### ABOUT THIS EXERCISE
Your answer must consist solely of the line containing "(610, 396) = (427, 313): none -> pink trophy" and each line after it through the end of the data, copied exactly.

### DATA SHOWN
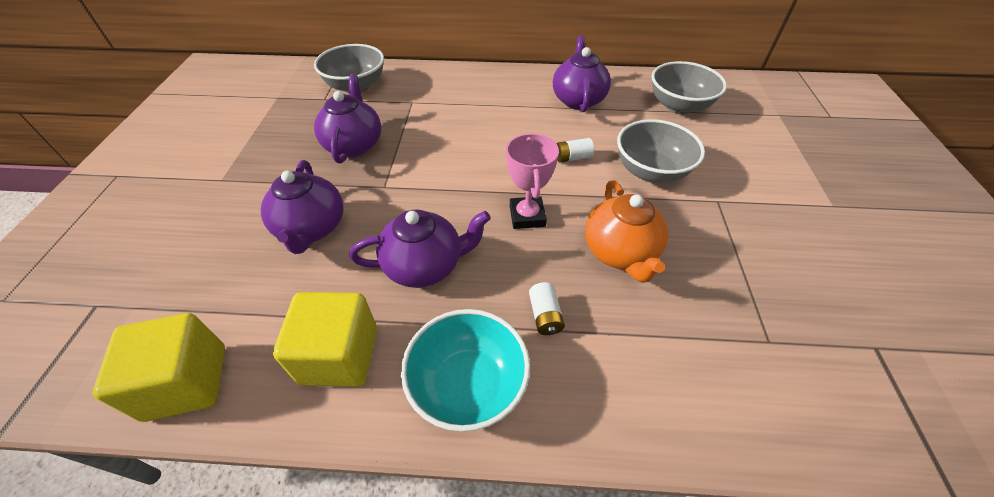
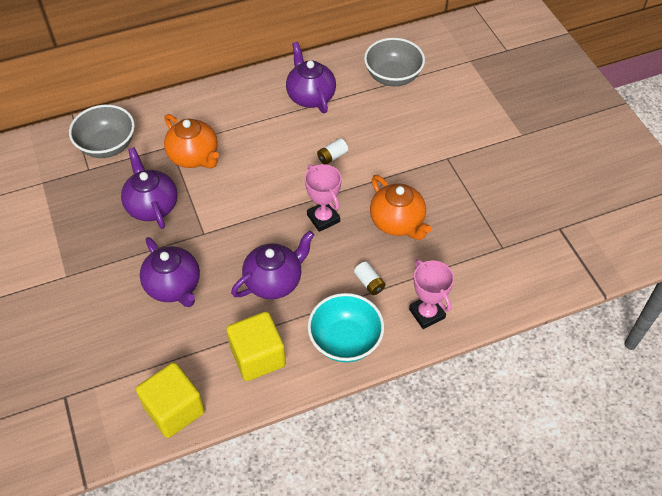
camera: 25 degrees left, 5 degrees up
(427, 116) = (194, 157): none -> orange teapot
(610, 396) = (427, 313): none -> pink trophy
(651, 171) = (394, 149): grey bowl -> none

### RESPONSE TO THIS TASK
(610, 396) = (427, 313): none -> pink trophy
(651, 171) = (394, 149): grey bowl -> none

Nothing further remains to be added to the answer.